→ TASK TO CARRY OUT:
Leave out the images and repeat every entry below exactly.

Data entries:
--------------------------------------------------

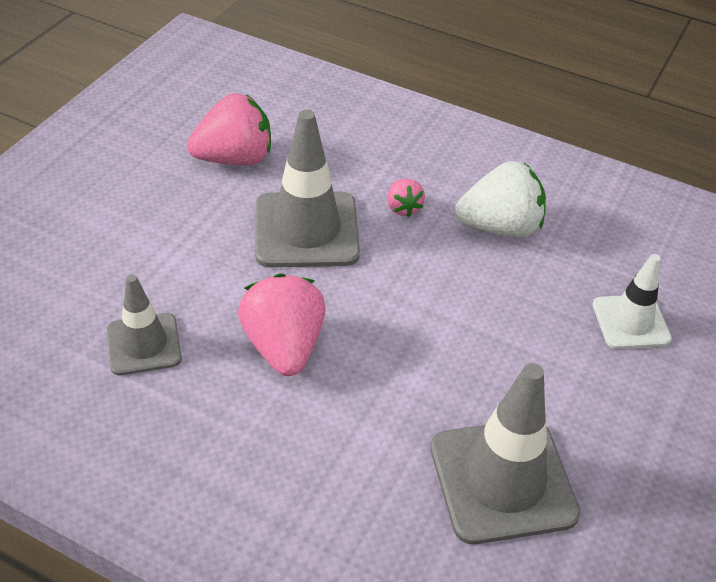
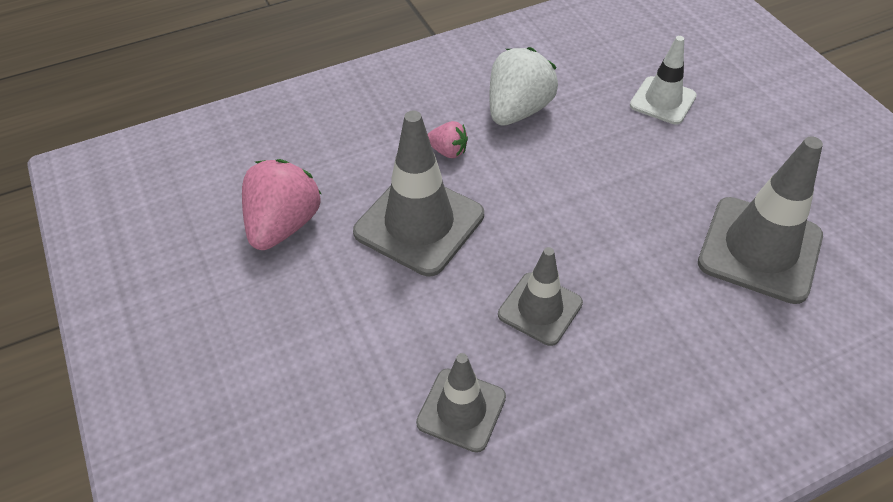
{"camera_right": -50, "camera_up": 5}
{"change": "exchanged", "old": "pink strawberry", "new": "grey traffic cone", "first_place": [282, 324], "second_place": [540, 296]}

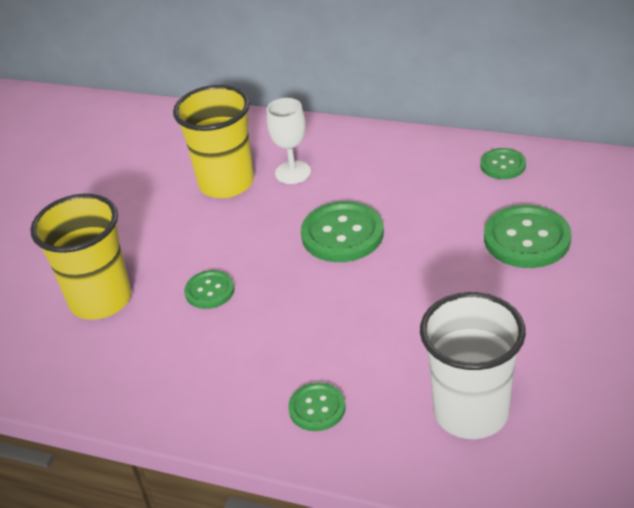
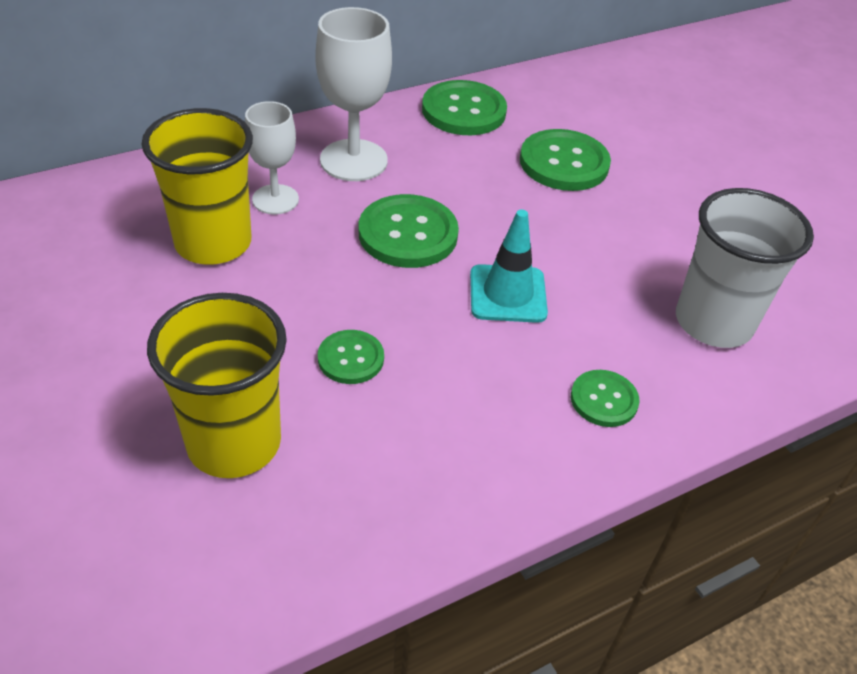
{"camera_right": -55, "camera_up": 5}
{"change": "appeared", "new": "white goblet", "second_place": [353, 94]}
{"change": "size", "old": "green button", "first_place": [503, 163], "second_place": [464, 107], "factor": 1.73}
{"change": "appeared", "new": "turquoise traffic cone", "second_place": [509, 266]}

--------------------------------------------------

→ ANSWER BELOW:
{"camera_right": -50, "camera_up": 5}
{"change": "exchanged", "old": "pink strawberry", "new": "grey traffic cone", "first_place": [282, 324], "second_place": [540, 296]}

{"camera_right": -55, "camera_up": 5}
{"change": "appeared", "new": "white goblet", "second_place": [353, 94]}
{"change": "size", "old": "green button", "first_place": [503, 163], "second_place": [464, 107], "factor": 1.73}
{"change": "appeared", "new": "turquoise traffic cone", "second_place": [509, 266]}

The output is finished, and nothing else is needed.